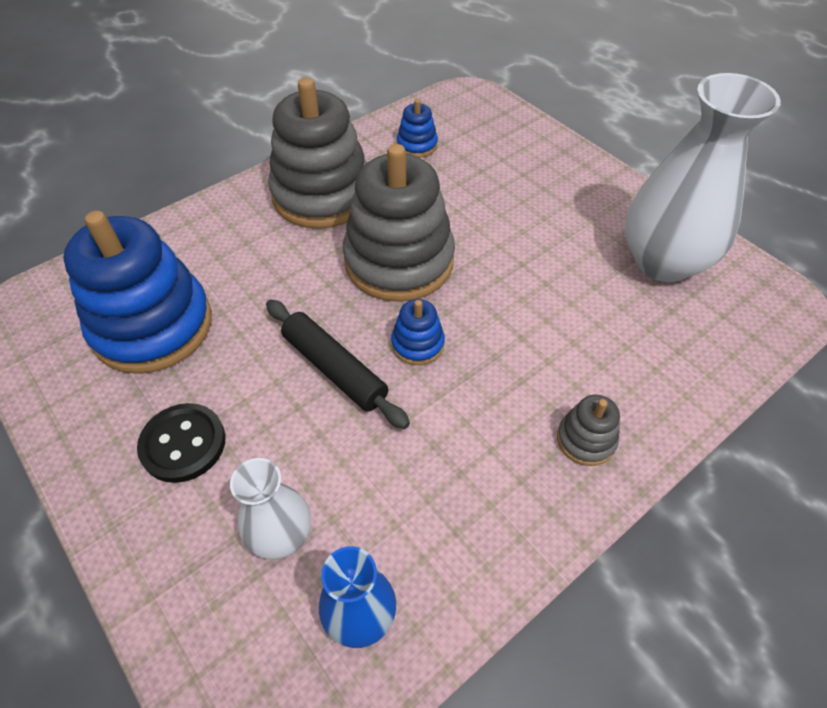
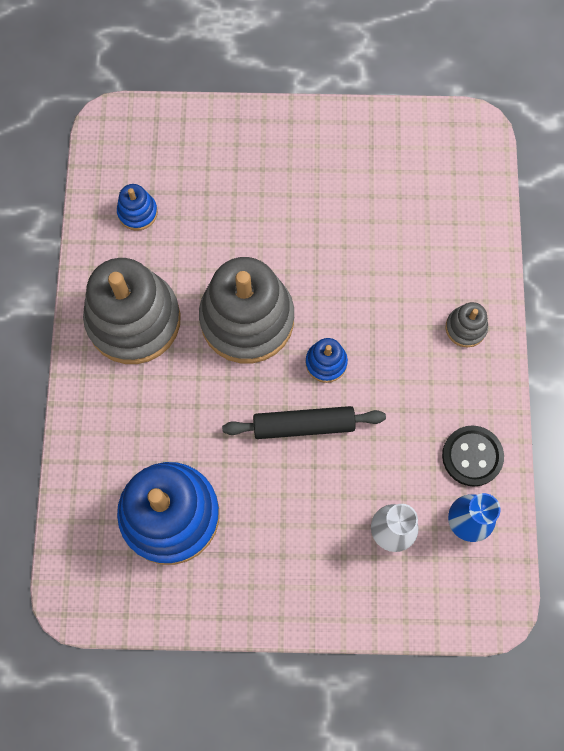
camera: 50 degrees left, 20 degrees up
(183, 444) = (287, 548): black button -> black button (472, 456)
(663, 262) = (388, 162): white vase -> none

▸ **Problem statement**: Each line of the data above is to be output exactly; the pictures are not to appear.

▸ **Exercise answer**:
camera: 50 degrees left, 20 degrees up
(183, 444) = (287, 548): black button -> black button (472, 456)
(663, 262) = (388, 162): white vase -> none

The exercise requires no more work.